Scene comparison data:
────
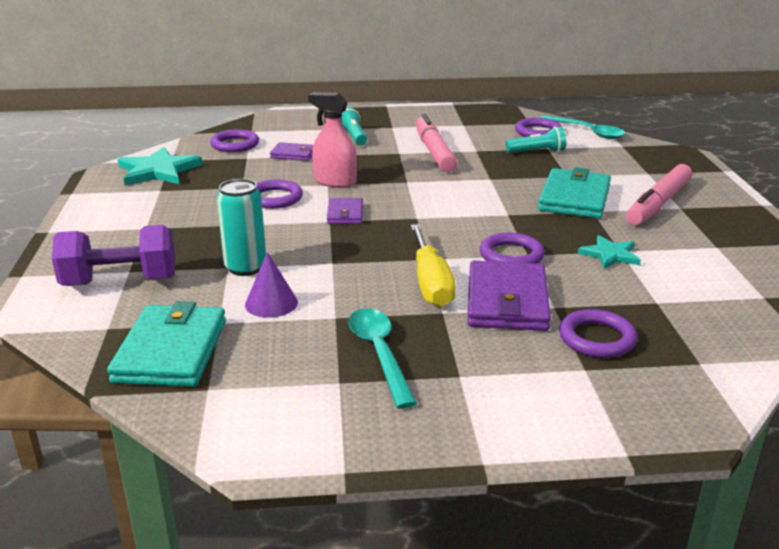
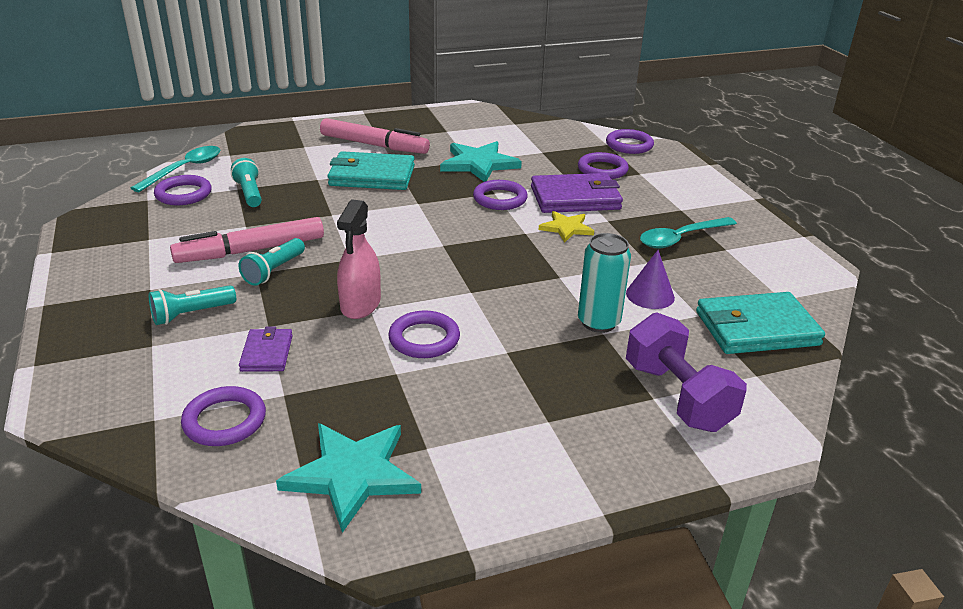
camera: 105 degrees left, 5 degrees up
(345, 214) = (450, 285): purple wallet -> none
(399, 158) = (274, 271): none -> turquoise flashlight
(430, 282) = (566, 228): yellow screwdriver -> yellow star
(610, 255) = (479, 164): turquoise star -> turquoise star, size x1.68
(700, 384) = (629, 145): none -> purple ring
────
● **Problem details**
The reply must hold exactly the lines from the one containing "(345, 214) = (450, 285): purple" to the last line of the entries, and nothing more.

● **Task result**
(345, 214) = (450, 285): purple wallet -> none
(399, 158) = (274, 271): none -> turquoise flashlight
(430, 282) = (566, 228): yellow screwdriver -> yellow star
(610, 255) = (479, 164): turquoise star -> turquoise star, size x1.68
(700, 384) = (629, 145): none -> purple ring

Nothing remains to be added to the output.